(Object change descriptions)

* * * * * * * * *

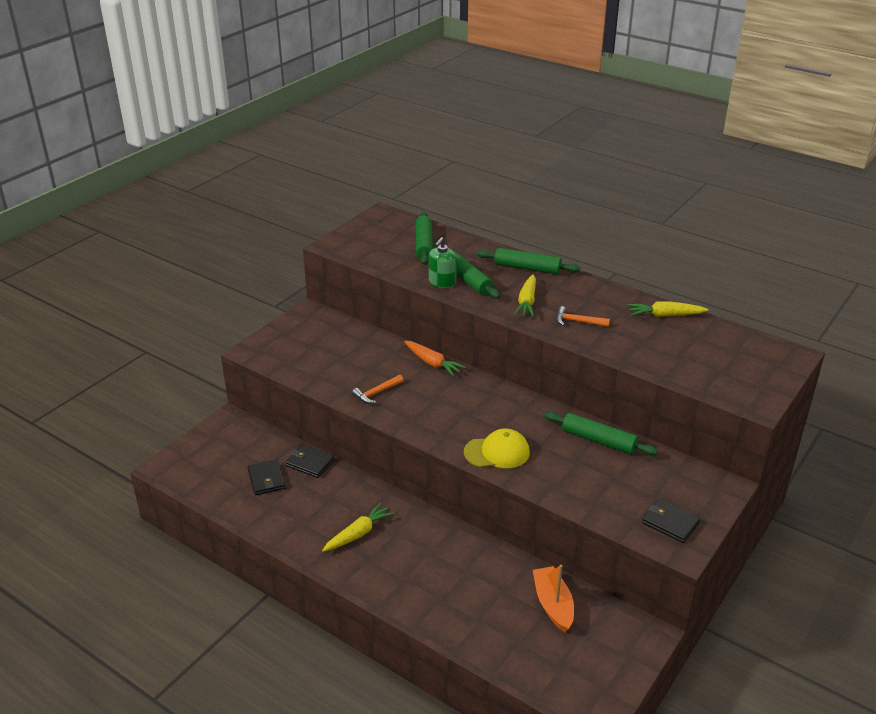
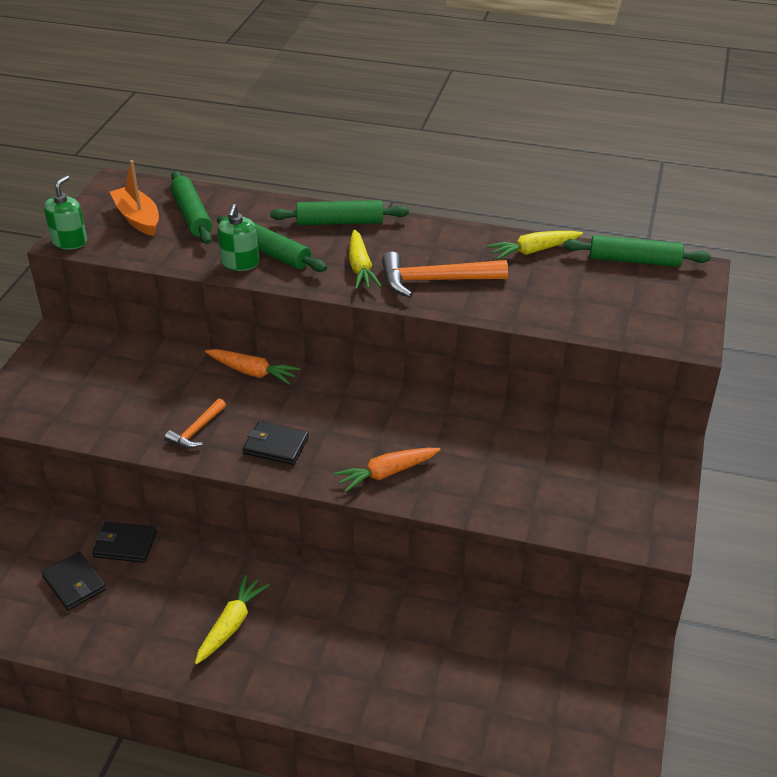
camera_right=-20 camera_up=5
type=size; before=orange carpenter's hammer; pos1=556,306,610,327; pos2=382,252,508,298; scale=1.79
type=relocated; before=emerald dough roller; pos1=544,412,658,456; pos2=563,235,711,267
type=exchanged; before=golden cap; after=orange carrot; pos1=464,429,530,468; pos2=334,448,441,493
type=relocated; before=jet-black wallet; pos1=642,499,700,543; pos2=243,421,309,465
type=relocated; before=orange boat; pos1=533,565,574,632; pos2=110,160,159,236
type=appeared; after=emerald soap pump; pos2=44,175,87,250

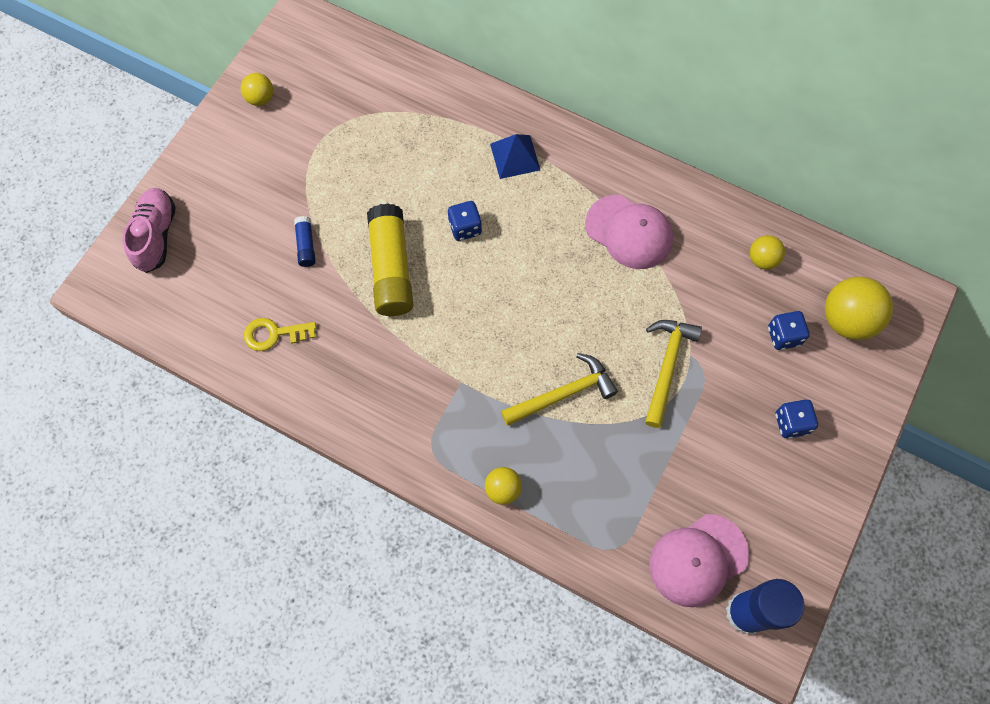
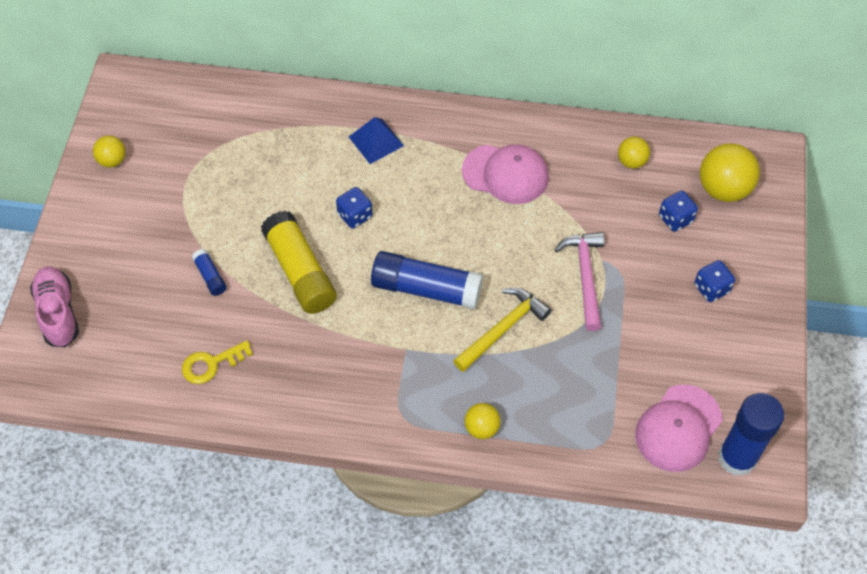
camera_right=-20 camera_up=-10
type=colour; before=golden carpenter's hammer; after=rose-pink carpenter's hammer; pos1=645,320,702,428; pos2=555,232,604,331
type=appeared; after=blue stick of glue; pos2=371,251,483,309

* * * * * * * * *

• _Your instructions_:
The task calls for every line of the data to be returned exactly, without pictures.

• _Your response_:
camera_right=-20 camera_up=5
type=size; before=orange carpenter's hammer; pos1=556,306,610,327; pos2=382,252,508,298; scale=1.79
type=relocated; before=emerald dough roller; pos1=544,412,658,456; pos2=563,235,711,267
type=exchanged; before=golden cap; after=orange carrot; pos1=464,429,530,468; pos2=334,448,441,493
type=relocated; before=jet-black wallet; pos1=642,499,700,543; pos2=243,421,309,465
type=relocated; before=orange boat; pos1=533,565,574,632; pos2=110,160,159,236
type=appeared; after=emerald soap pump; pos2=44,175,87,250

camera_right=-20 camera_up=-10
type=colour; before=golden carpenter's hammer; after=rose-pink carpenter's hammer; pos1=645,320,702,428; pos2=555,232,604,331
type=appeared; after=blue stick of glue; pos2=371,251,483,309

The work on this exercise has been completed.